[Start of Attachment]

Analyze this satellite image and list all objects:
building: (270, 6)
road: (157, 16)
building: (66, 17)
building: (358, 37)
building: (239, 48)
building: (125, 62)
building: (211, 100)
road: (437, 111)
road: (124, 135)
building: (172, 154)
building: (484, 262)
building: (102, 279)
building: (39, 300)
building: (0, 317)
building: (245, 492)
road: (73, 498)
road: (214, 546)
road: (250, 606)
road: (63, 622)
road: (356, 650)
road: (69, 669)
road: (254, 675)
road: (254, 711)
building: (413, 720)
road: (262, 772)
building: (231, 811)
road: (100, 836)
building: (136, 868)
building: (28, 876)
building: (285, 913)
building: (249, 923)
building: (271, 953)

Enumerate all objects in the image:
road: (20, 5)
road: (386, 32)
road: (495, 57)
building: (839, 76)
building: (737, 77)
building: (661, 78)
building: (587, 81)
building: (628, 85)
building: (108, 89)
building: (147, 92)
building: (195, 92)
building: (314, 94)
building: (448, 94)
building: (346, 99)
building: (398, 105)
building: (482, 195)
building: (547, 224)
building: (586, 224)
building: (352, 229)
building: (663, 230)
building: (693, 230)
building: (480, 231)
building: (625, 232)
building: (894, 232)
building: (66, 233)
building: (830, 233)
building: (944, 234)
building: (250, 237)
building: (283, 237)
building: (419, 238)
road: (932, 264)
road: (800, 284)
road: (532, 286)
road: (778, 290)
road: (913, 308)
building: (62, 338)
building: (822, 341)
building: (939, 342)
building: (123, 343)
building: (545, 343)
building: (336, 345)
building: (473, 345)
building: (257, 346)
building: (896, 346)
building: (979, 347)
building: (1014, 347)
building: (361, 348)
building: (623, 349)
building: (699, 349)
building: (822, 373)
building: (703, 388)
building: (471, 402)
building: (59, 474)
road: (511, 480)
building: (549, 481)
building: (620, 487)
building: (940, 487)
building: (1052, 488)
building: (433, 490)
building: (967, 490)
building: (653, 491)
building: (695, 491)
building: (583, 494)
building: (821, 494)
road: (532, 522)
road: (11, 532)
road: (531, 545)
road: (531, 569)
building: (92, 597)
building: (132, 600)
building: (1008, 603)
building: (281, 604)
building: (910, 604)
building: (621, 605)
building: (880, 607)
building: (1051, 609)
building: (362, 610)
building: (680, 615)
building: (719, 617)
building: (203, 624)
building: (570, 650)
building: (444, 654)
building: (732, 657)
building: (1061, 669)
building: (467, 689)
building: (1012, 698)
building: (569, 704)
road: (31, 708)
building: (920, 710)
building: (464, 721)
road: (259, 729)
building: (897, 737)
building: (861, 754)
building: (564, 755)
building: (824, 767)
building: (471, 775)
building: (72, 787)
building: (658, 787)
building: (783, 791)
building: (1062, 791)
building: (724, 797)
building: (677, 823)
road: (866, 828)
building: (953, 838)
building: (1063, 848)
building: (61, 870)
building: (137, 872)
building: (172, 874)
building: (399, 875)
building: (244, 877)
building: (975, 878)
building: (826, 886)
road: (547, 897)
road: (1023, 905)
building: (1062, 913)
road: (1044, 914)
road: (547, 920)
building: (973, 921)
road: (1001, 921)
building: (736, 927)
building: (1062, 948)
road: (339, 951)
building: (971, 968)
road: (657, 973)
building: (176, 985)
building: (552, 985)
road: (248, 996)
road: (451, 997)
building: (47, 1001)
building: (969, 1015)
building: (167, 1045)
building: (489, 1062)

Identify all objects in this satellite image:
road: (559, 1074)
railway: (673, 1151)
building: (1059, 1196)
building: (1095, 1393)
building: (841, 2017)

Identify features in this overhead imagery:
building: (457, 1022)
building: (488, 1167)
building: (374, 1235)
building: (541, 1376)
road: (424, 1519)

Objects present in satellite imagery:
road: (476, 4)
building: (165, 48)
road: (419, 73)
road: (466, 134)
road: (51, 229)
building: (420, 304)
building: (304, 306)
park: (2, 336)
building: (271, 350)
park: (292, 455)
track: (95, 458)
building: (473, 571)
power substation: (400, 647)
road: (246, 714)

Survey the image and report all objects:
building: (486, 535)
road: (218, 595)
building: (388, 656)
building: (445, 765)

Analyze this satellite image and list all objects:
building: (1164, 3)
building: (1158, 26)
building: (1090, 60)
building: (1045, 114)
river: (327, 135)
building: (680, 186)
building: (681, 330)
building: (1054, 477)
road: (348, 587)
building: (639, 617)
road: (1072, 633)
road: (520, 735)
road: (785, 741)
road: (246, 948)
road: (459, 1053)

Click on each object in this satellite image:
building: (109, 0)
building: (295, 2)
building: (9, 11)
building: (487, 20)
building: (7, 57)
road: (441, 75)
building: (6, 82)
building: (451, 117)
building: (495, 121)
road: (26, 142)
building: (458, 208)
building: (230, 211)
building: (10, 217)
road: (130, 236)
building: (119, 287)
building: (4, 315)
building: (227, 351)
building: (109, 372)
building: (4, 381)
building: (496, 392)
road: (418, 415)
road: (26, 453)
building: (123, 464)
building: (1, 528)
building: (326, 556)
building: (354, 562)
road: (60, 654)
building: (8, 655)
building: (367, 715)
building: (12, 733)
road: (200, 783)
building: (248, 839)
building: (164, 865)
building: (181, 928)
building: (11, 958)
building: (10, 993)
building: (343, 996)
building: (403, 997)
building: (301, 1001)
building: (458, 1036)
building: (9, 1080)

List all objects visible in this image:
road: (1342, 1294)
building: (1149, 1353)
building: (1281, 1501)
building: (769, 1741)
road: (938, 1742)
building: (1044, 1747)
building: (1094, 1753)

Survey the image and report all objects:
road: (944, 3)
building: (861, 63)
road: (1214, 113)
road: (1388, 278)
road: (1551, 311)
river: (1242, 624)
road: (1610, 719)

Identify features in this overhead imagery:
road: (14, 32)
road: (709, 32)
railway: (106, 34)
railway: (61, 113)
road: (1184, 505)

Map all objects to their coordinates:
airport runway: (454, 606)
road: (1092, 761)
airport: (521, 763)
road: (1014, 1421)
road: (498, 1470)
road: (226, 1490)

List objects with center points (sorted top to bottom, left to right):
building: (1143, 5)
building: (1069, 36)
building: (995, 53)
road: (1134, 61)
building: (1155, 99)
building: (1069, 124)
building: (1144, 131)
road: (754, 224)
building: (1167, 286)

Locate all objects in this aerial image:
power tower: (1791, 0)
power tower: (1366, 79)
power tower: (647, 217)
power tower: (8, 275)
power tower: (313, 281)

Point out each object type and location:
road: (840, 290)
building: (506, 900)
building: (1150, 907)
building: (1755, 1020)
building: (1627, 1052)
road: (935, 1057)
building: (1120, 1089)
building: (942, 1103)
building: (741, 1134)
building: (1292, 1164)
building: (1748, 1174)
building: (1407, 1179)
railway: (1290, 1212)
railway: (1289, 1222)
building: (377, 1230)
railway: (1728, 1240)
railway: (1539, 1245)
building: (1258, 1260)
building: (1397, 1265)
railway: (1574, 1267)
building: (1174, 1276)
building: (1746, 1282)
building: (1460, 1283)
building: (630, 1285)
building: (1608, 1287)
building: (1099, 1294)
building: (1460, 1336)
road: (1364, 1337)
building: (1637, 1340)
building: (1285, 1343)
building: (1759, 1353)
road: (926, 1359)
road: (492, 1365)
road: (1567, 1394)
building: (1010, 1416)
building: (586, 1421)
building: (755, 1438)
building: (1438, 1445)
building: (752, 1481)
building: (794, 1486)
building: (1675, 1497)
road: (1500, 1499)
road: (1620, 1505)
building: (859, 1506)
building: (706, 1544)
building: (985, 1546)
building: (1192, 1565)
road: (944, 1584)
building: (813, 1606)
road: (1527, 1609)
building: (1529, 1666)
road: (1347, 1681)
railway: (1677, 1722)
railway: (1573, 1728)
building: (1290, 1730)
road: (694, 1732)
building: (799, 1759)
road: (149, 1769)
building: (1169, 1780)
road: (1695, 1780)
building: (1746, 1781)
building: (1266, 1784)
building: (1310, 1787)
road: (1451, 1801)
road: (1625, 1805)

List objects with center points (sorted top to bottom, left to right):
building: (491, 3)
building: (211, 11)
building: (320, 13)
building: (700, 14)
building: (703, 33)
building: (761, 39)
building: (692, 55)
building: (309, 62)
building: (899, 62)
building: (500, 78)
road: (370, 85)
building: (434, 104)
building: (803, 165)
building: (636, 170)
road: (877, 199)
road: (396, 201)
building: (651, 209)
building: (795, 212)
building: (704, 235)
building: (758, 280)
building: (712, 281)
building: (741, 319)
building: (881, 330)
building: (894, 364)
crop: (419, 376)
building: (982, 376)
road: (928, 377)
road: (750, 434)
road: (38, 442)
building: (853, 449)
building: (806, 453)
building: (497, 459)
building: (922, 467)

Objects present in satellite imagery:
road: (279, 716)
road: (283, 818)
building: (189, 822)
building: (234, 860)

[End of Attachment]

Problem to solve: Copy each line of the listing that holds the word "tower".

Expected output:
power tower: (1791, 0)
power tower: (1366, 79)
power tower: (647, 217)
power tower: (8, 275)
power tower: (313, 281)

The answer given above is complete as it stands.